** Dataset entries **
┌────────

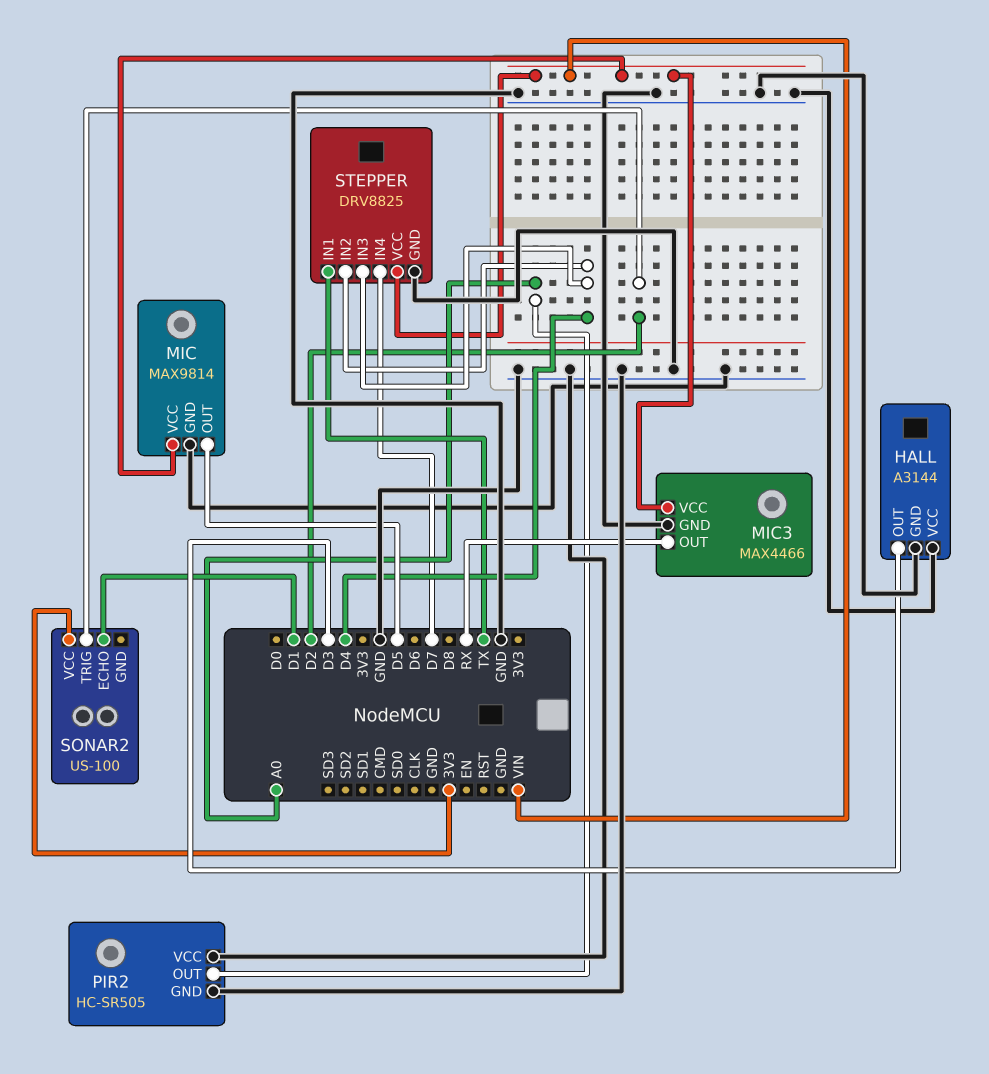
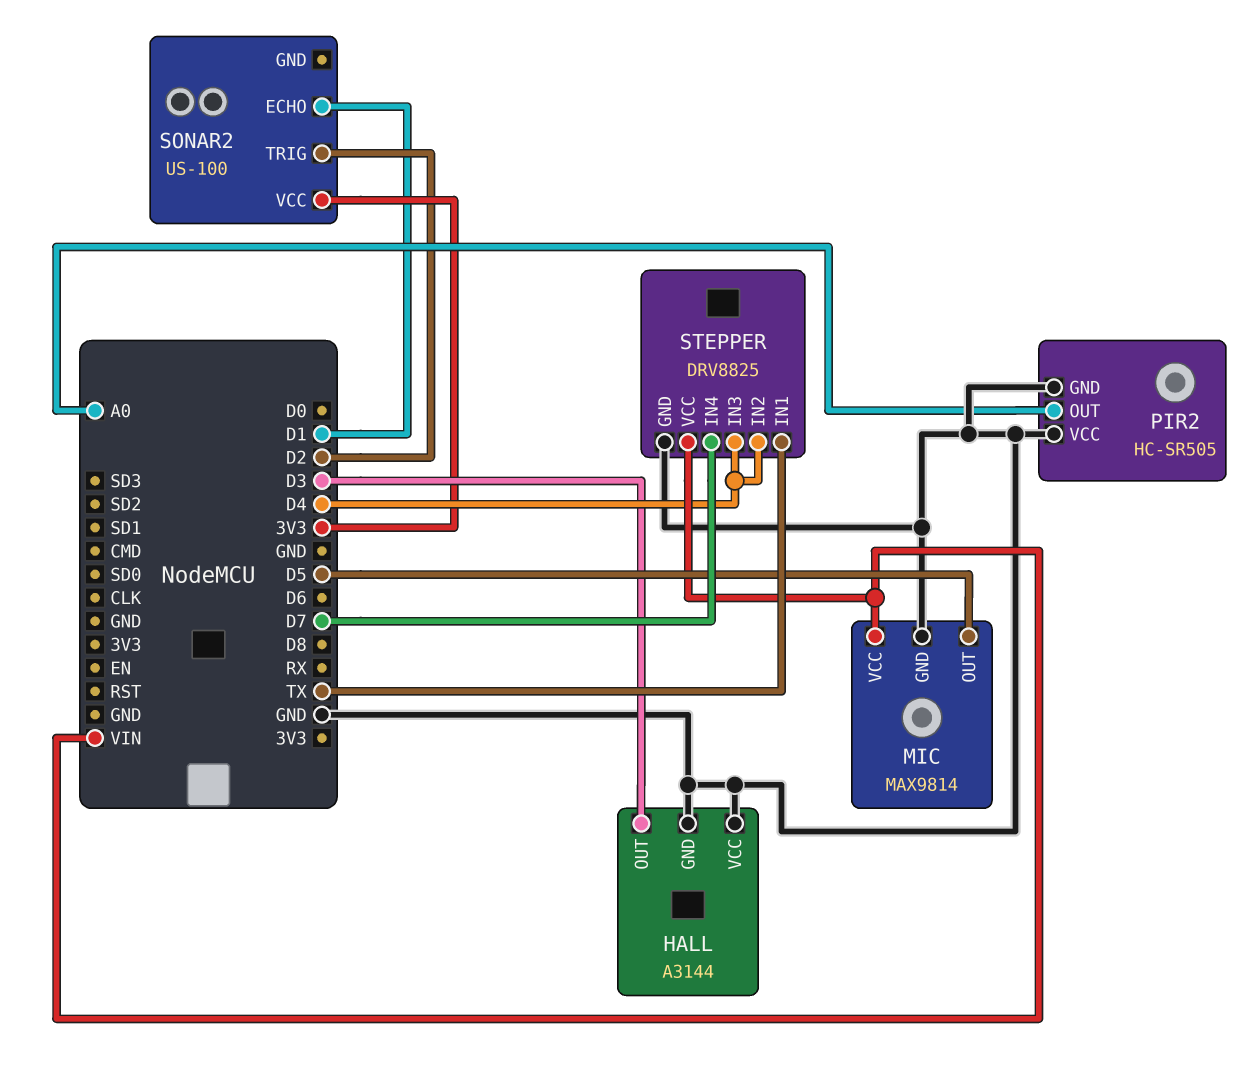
MIC3: MAX4466 -> none
MIC3 pin GND: GND -> none
MIC3 pin OUT: RX -> none
MIC3 pin VCC: VIN -> none

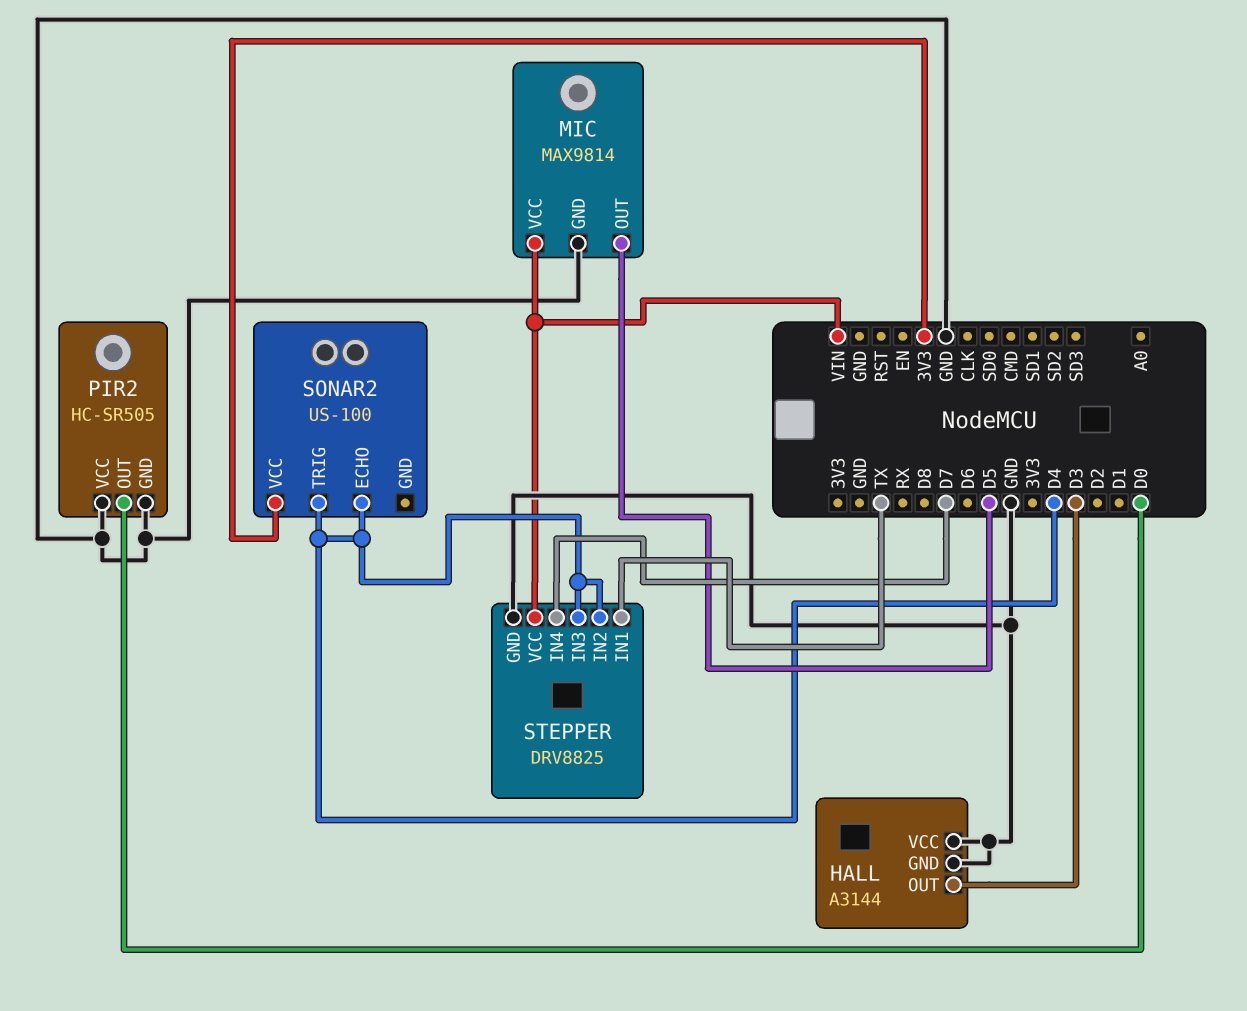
PIR2 pin OUT: A0 -> D0
SONAR2 pin ECHO: D1 -> D4
SONAR2 pin TRIG: D2 -> D4

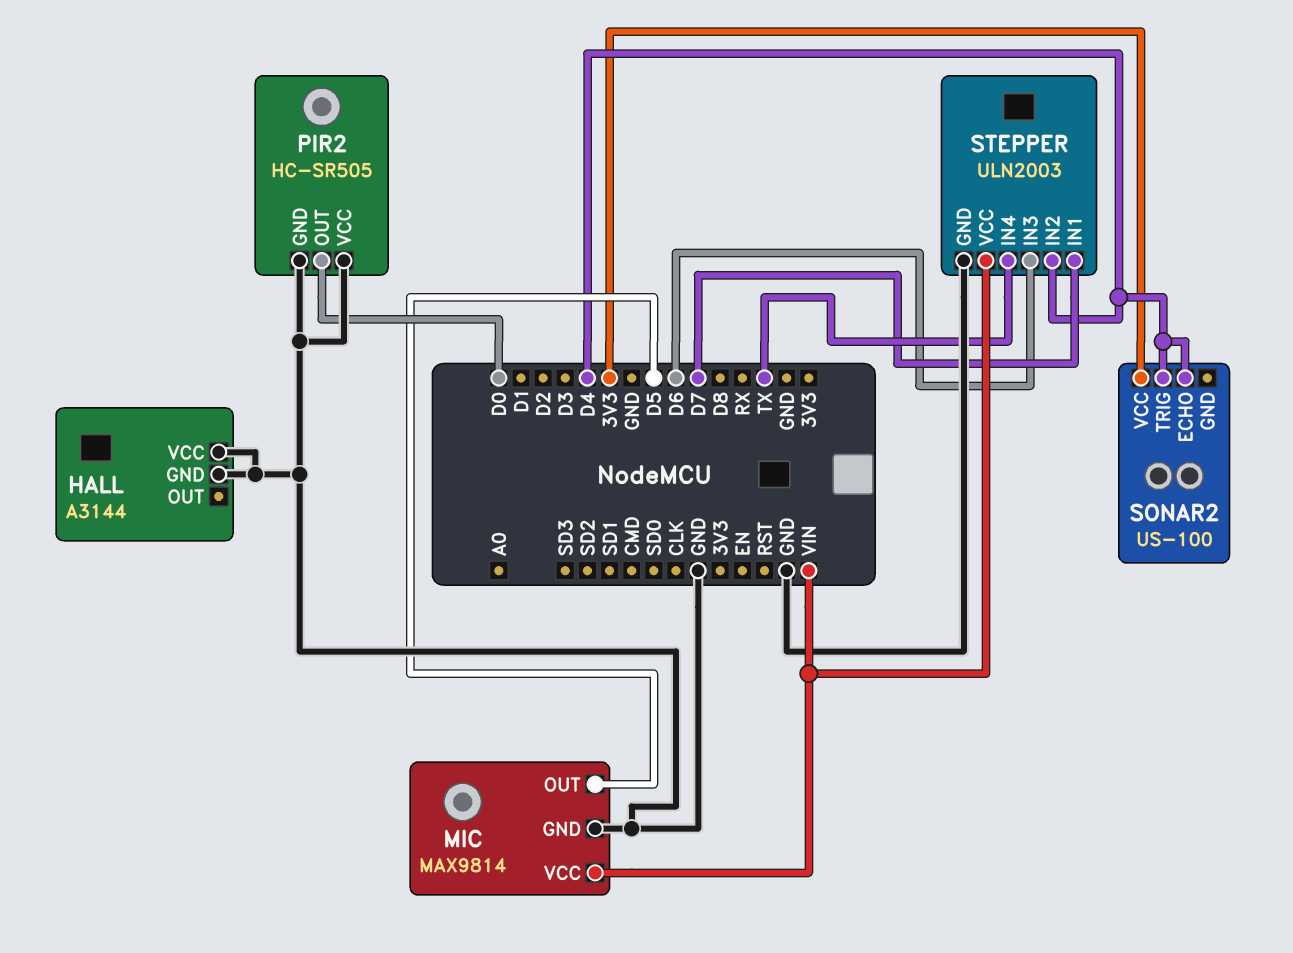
HALL pin OUT: D3 -> none
STEPPER: DRV8825 -> ULN2003
STEPPER pin IN1: TX -> D7
STEPPER pin IN3: D4 -> D6
STEPPER pin IN4: D7 -> TX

└────────

** YOUR TASK **
Set down exactly the lines beginning at the one that holds "STEPPER: DRV8825 -> ULN2003" and ending with the last line of the data.

** TASK RESULT **
STEPPER: DRV8825 -> ULN2003
STEPPER pin IN1: TX -> D7
STEPPER pin IN3: D4 -> D6
STEPPER pin IN4: D7 -> TX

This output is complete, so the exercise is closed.